[Data for processing]:
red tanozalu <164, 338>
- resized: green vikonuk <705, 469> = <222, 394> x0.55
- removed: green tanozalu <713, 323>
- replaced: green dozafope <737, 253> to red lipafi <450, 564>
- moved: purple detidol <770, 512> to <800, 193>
---
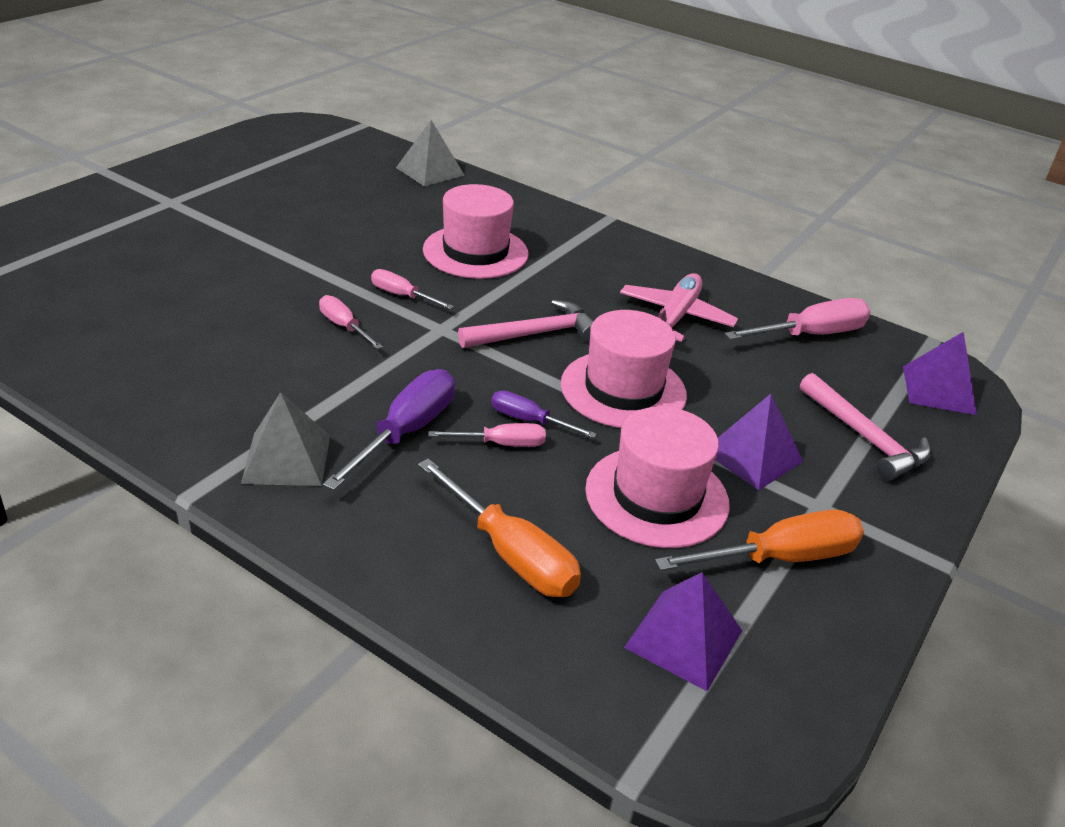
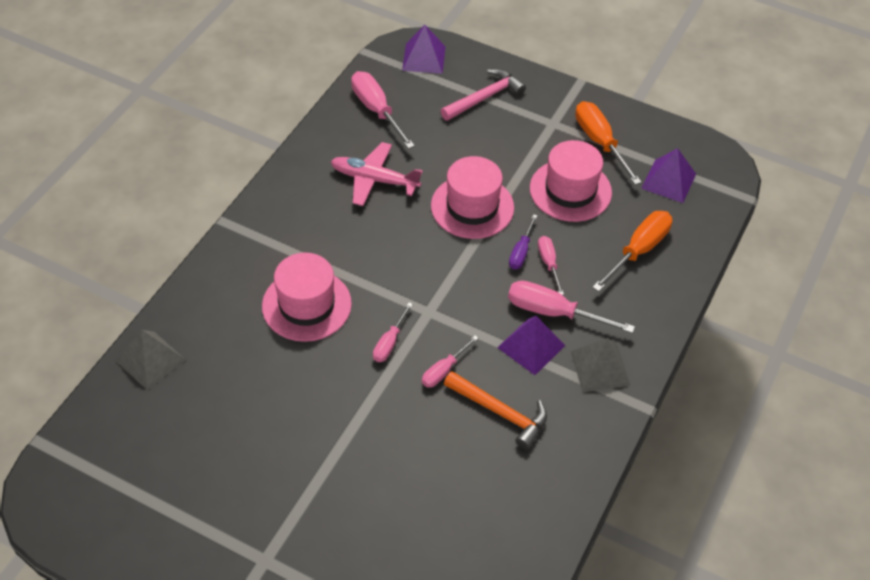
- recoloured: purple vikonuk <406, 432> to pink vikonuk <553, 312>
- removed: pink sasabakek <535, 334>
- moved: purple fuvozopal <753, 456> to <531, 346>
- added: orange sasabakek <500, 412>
---
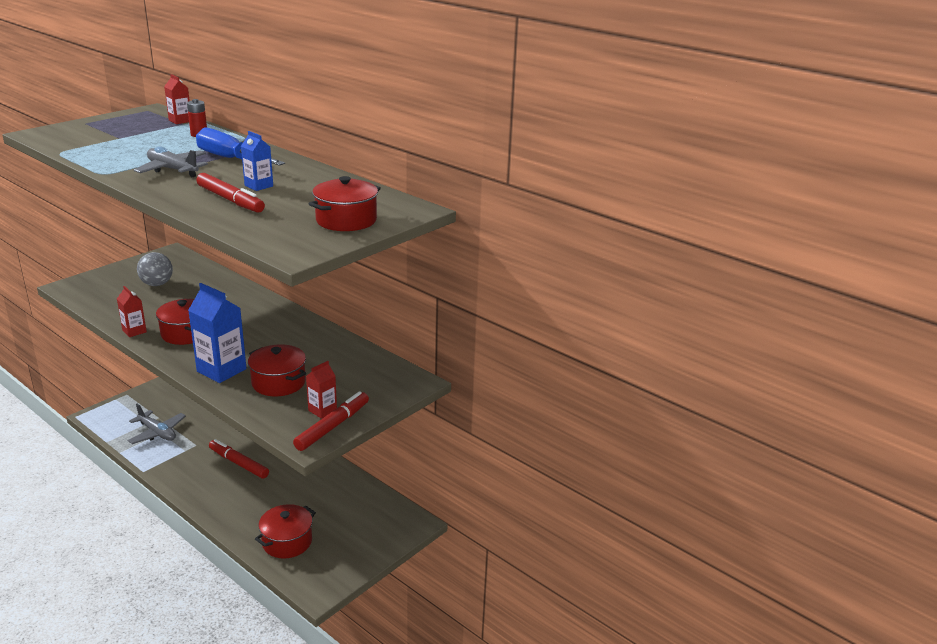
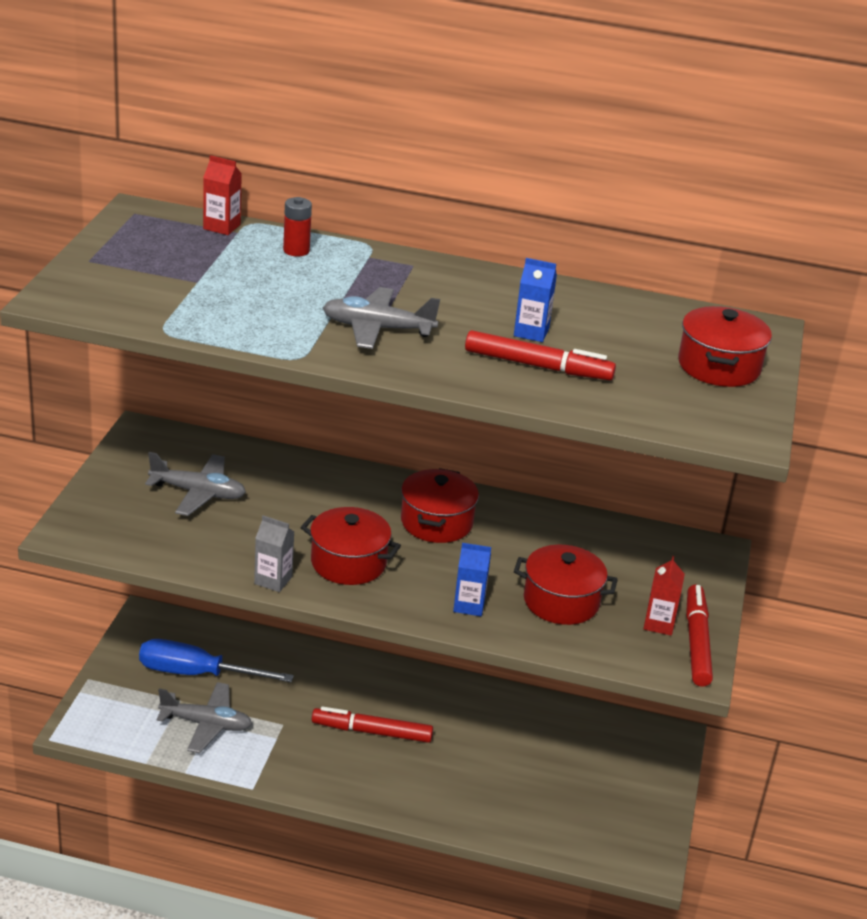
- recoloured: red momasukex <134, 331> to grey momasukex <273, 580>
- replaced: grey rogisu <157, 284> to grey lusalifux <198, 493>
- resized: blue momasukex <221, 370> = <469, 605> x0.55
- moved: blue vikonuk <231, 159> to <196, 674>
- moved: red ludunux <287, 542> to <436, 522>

[Task statement]: In the material above, locate the line containing "red tanozalu <164, 338>" and the line containing "- moved: purple detidol". Transcribe exactly those two lines and every line between them, and nothing more.

[Exercise solution]:
red tanozalu <164, 338>
- resized: green vikonuk <705, 469> = <222, 394> x0.55
- removed: green tanozalu <713, 323>
- replaced: green dozafope <737, 253> to red lipafi <450, 564>
- moved: purple detidol <770, 512> to <800, 193>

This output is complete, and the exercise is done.